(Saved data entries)

= = = = =

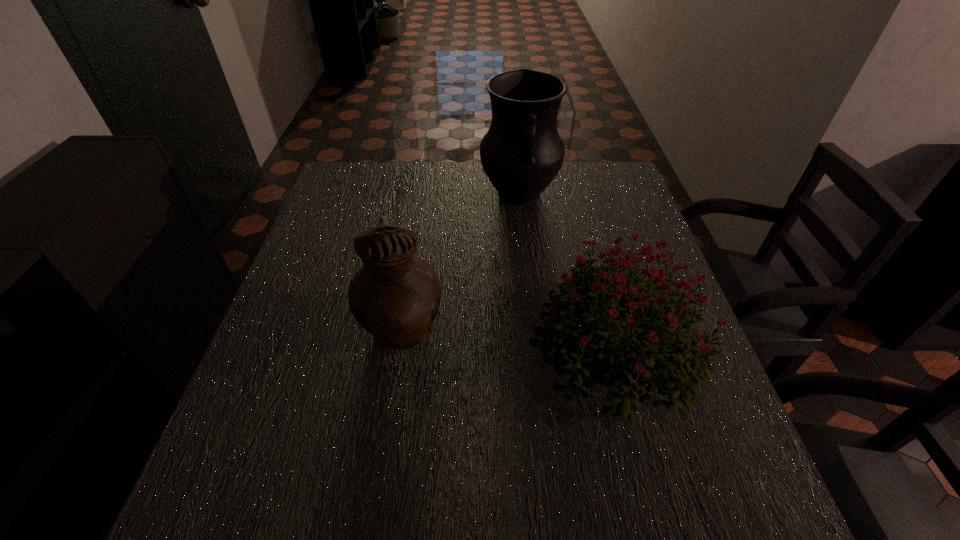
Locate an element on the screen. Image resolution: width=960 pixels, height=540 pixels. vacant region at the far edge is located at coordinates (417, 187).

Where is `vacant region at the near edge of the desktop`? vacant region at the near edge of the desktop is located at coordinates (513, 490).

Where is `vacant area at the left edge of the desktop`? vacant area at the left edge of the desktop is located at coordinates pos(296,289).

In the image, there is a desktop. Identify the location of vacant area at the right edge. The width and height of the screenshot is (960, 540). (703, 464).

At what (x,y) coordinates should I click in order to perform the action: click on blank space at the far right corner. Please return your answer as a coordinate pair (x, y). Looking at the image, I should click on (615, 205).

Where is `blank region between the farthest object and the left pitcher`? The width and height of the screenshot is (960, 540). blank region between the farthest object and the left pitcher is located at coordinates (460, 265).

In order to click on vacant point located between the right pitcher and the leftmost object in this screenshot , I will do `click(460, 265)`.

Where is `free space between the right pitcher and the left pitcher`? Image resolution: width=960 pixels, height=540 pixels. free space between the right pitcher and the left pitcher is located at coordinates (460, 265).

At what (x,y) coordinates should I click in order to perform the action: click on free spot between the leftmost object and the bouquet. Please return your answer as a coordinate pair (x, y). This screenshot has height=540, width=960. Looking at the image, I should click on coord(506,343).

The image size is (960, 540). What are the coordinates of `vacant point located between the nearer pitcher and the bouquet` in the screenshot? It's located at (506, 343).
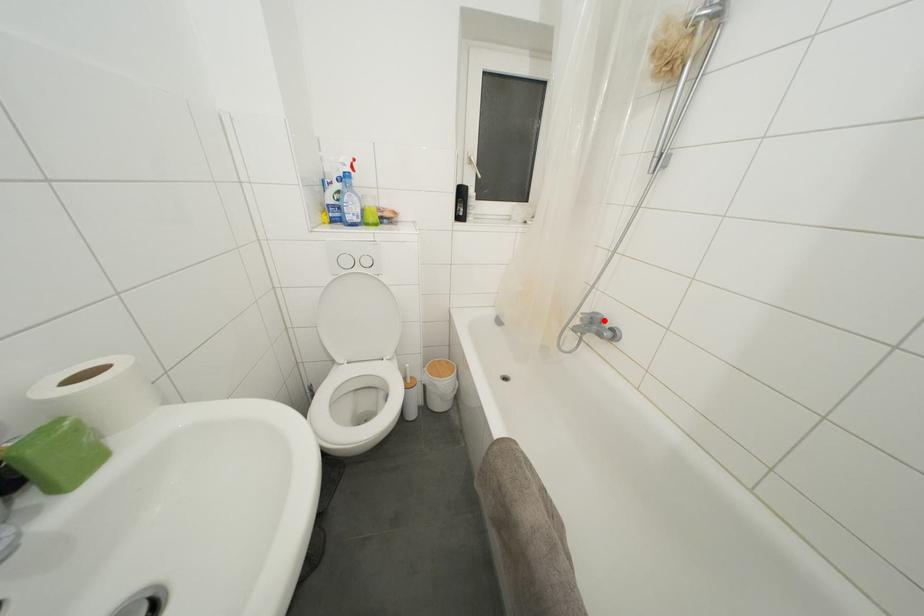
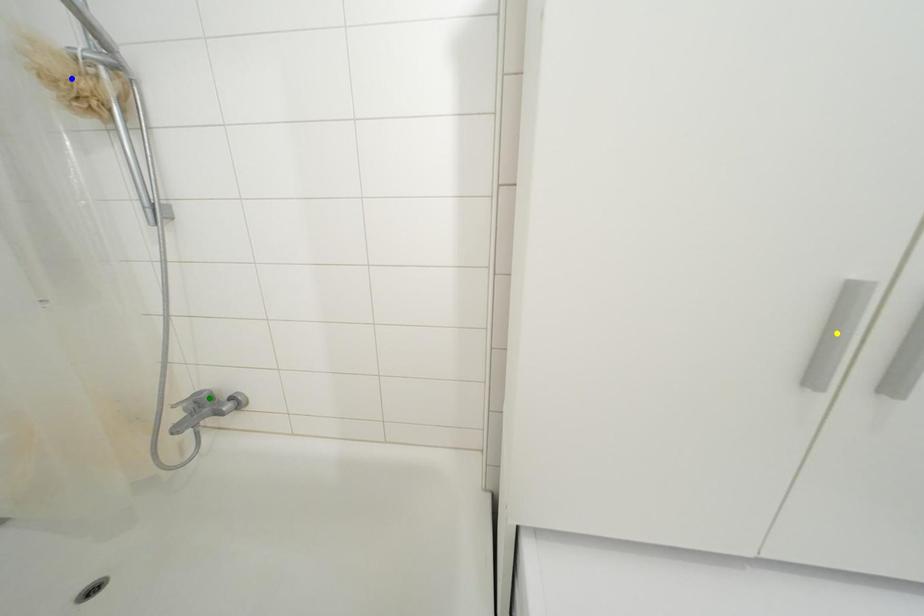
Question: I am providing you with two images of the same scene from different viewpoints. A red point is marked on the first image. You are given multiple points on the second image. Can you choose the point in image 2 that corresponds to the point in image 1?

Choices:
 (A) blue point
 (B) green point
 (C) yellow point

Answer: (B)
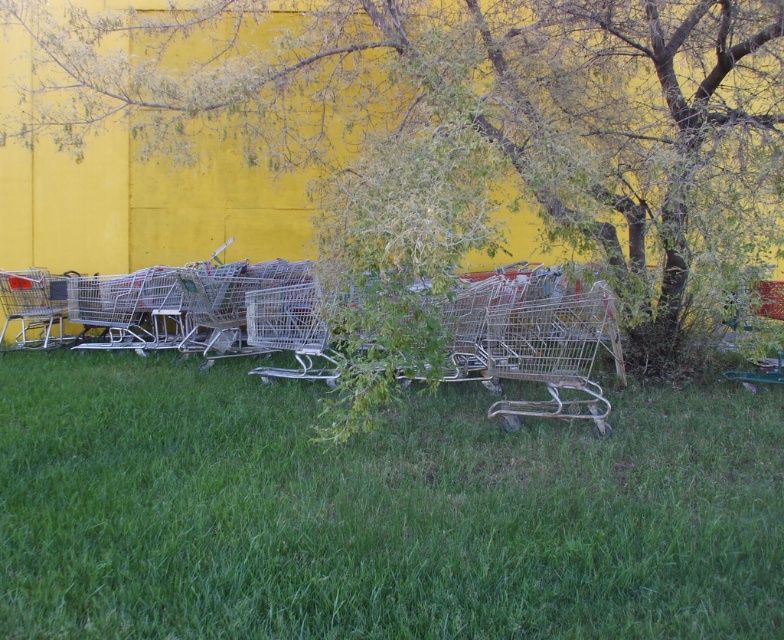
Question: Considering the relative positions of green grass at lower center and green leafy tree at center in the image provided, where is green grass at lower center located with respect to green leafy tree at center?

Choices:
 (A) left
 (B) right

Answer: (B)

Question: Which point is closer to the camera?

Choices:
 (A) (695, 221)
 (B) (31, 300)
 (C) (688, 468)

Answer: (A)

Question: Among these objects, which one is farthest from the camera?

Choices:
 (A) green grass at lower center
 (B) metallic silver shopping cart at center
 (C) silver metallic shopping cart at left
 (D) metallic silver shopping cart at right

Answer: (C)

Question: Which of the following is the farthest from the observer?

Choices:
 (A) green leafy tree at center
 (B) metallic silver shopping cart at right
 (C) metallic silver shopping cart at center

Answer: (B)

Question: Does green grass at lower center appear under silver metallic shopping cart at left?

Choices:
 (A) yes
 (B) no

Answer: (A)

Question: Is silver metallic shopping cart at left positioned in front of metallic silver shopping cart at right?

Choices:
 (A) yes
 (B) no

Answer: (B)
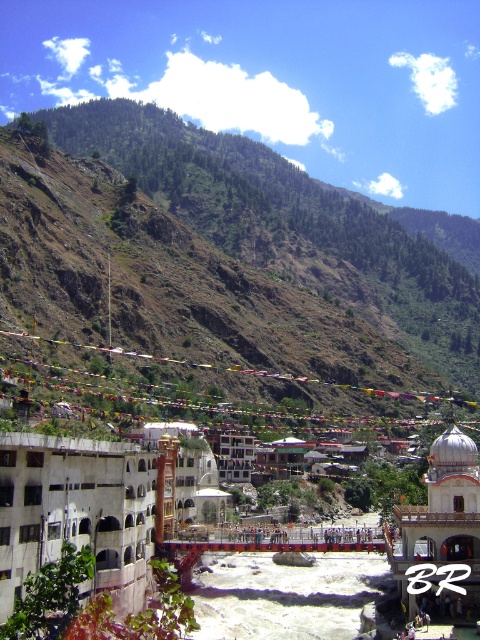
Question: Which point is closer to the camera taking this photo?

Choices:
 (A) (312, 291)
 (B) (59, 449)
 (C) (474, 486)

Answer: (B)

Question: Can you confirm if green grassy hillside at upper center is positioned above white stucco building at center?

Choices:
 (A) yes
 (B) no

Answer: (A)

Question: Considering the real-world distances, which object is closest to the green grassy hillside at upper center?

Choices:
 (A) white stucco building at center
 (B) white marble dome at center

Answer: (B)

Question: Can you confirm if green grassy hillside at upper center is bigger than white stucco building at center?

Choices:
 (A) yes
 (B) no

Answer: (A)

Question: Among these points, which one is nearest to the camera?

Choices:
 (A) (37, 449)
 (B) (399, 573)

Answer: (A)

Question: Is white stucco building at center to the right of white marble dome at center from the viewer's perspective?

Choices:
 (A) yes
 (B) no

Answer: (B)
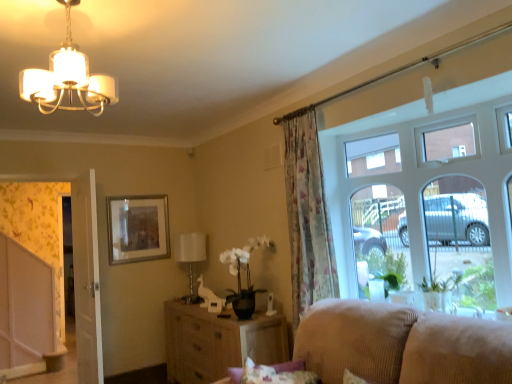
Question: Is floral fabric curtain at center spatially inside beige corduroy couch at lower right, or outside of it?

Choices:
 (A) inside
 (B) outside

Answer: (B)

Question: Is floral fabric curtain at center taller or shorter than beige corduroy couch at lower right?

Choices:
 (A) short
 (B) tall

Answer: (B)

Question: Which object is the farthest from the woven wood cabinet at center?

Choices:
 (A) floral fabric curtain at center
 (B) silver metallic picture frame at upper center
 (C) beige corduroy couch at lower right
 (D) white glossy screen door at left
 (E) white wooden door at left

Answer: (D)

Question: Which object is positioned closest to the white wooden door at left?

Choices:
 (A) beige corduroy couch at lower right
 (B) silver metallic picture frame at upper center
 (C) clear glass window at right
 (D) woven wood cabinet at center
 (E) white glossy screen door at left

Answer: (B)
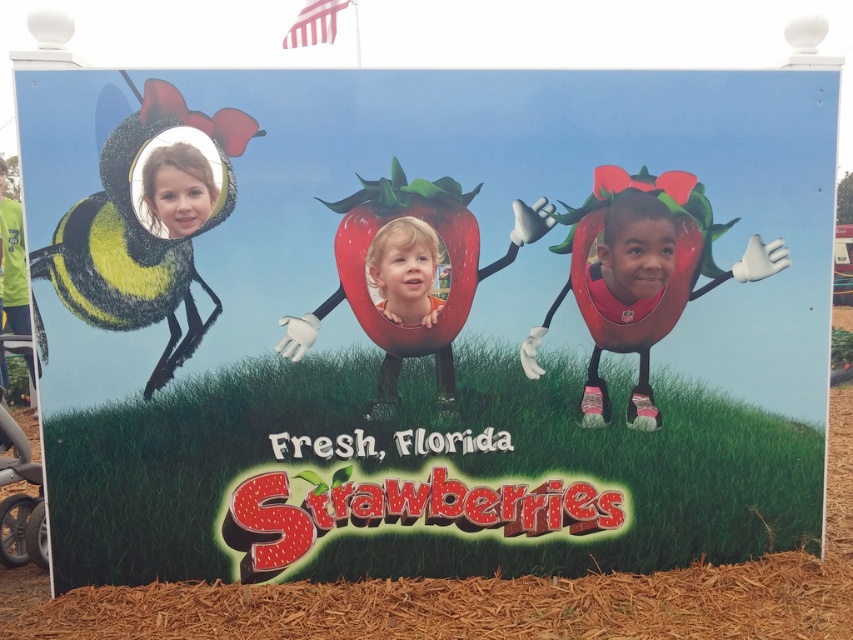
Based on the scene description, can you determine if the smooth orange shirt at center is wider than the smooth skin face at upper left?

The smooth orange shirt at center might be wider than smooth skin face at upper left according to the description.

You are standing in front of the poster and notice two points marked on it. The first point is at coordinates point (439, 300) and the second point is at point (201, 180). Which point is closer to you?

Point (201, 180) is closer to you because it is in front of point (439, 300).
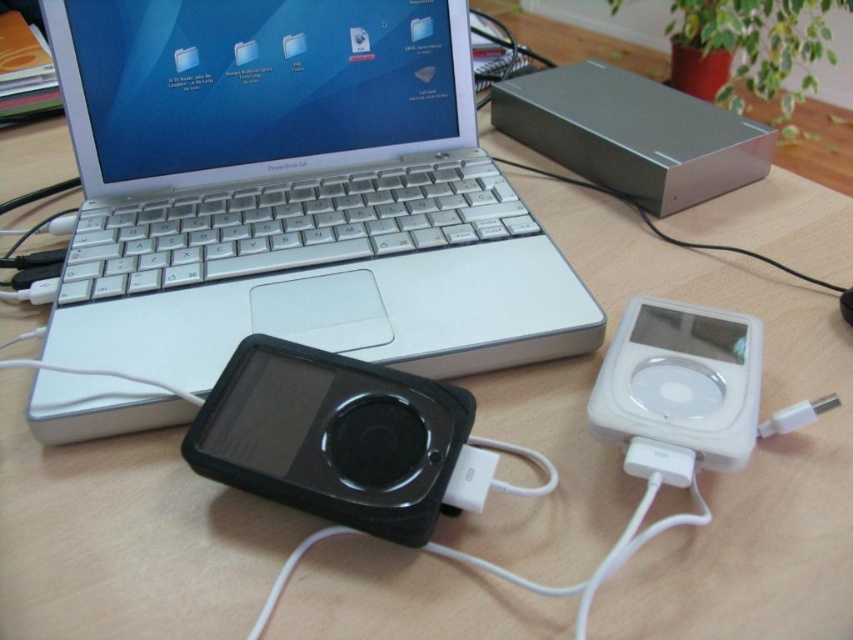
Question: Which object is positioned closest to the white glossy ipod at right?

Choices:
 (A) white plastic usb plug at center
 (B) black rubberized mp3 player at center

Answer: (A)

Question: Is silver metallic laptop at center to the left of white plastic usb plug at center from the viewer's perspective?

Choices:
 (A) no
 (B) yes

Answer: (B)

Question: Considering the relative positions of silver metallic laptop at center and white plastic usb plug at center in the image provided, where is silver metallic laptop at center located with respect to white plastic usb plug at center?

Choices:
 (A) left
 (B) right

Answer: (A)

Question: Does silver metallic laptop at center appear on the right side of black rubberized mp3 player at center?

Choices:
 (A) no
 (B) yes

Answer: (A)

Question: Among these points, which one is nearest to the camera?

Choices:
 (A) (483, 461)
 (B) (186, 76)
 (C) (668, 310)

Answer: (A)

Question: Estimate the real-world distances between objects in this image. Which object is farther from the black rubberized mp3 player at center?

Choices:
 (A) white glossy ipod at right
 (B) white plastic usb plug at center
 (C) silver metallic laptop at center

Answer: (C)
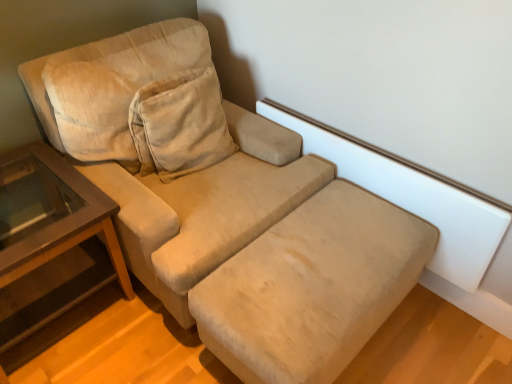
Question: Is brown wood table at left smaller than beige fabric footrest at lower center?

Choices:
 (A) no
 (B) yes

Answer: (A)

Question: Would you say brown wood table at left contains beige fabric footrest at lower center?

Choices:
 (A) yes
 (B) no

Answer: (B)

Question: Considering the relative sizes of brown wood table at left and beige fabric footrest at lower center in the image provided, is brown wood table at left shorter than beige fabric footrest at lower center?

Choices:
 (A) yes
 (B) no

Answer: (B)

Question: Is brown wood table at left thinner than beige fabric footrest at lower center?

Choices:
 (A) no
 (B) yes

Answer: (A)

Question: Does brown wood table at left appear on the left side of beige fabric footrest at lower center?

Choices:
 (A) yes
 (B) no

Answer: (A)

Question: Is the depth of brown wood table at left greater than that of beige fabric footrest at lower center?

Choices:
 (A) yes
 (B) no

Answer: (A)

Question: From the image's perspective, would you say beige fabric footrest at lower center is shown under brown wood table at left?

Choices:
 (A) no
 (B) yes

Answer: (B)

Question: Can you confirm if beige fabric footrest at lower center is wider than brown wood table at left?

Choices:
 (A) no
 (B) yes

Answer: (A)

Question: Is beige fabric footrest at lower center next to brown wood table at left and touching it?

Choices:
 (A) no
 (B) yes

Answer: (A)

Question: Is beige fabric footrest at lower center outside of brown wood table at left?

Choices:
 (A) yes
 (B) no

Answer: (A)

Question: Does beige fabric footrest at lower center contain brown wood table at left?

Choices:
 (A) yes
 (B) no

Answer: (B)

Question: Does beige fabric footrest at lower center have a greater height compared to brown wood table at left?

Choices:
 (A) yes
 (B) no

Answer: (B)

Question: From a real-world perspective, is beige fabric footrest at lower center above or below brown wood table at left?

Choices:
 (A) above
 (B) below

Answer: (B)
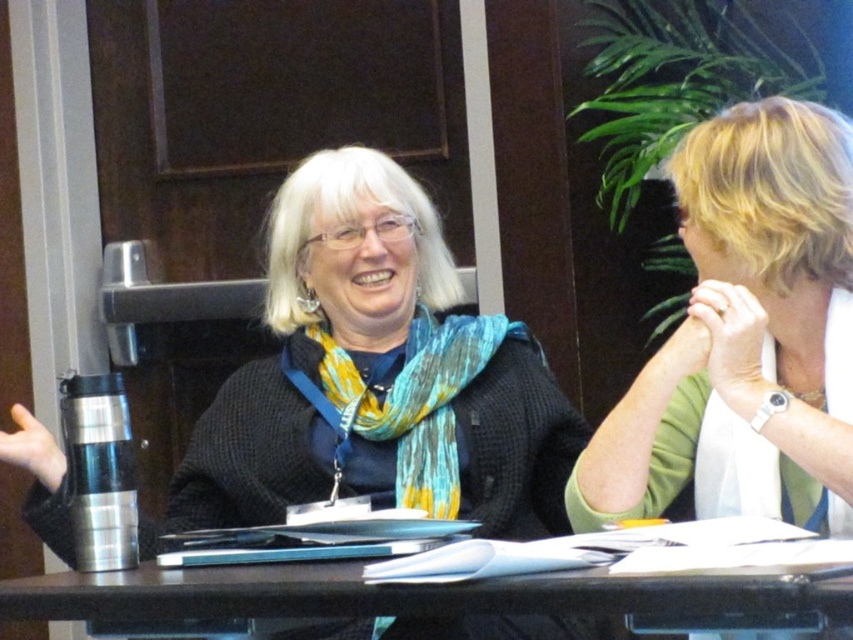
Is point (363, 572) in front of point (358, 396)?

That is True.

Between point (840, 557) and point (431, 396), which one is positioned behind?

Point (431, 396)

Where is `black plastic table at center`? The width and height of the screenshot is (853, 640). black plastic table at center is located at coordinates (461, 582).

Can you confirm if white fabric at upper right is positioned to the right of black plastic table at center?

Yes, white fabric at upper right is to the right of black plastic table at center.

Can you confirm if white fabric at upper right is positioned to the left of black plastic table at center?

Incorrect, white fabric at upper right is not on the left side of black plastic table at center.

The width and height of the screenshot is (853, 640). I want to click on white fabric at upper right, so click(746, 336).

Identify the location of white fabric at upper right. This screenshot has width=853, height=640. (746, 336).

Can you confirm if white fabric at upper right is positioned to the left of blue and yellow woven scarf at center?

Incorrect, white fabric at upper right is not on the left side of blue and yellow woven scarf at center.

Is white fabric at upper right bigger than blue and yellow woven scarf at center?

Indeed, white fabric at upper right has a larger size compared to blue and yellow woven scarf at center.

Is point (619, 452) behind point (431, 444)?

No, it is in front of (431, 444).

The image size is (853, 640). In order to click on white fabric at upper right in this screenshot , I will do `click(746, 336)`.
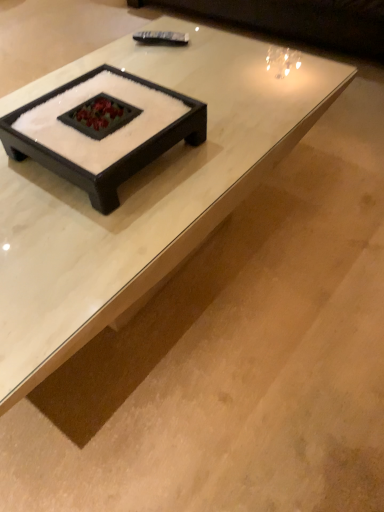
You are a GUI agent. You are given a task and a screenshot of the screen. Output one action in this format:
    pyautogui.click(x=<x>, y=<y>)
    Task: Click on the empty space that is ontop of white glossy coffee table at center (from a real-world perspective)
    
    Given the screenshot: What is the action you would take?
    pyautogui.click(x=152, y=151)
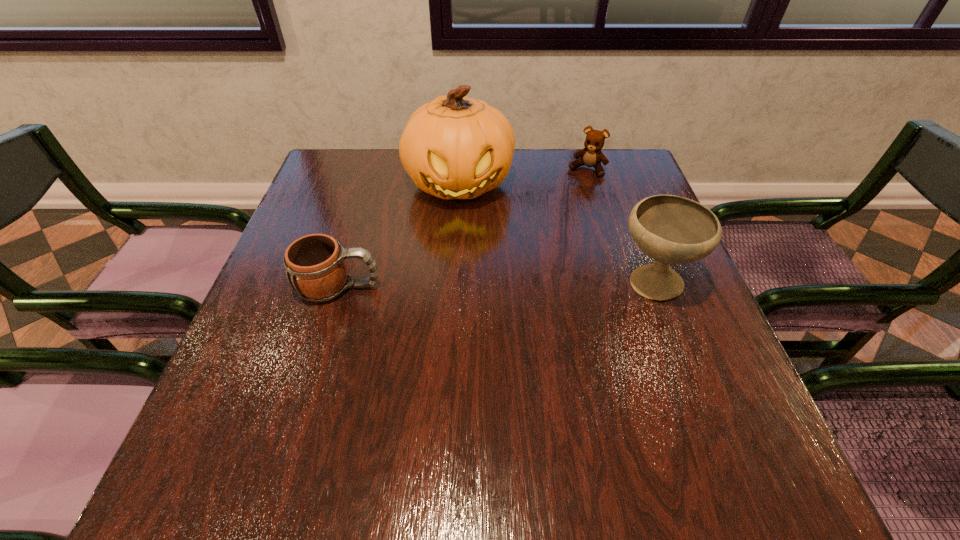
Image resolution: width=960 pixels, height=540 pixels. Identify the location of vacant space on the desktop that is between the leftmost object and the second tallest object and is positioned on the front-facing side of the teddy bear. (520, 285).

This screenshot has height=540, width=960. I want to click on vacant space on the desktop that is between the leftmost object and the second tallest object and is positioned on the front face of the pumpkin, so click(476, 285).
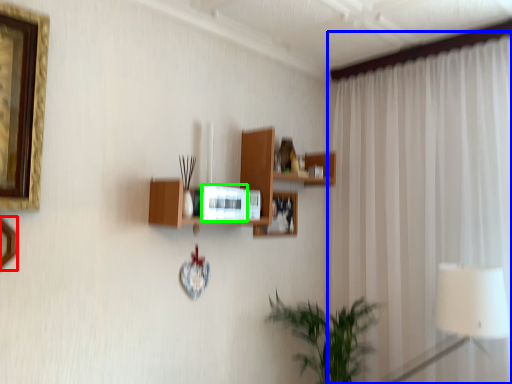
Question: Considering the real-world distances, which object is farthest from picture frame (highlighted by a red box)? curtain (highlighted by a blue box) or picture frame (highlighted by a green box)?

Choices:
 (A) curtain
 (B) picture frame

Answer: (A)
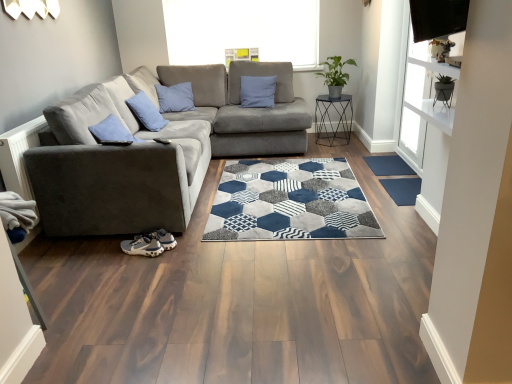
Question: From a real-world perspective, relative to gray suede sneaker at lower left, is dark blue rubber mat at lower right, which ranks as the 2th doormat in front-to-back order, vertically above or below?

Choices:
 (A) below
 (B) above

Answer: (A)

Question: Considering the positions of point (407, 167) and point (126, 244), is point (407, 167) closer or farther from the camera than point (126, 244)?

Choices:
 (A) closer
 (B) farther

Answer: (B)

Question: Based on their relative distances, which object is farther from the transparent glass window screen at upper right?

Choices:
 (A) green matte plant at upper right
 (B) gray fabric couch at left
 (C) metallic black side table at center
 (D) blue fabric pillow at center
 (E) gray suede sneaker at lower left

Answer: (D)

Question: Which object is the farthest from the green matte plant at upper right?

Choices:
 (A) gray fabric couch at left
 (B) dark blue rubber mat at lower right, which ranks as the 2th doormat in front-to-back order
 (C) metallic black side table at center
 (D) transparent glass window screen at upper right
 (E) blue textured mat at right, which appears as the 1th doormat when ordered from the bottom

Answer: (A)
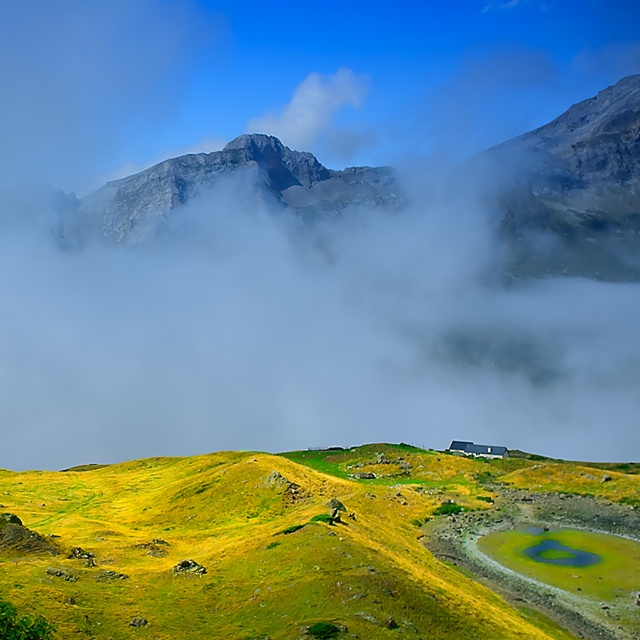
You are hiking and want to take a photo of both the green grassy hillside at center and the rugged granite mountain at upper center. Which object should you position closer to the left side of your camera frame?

= = = = =

What you will do: Report how many lines of the listing above contain the string "rubberized", treating uppercase and lowercase letters as distinct. Give the number alone.

Finished exercise: 3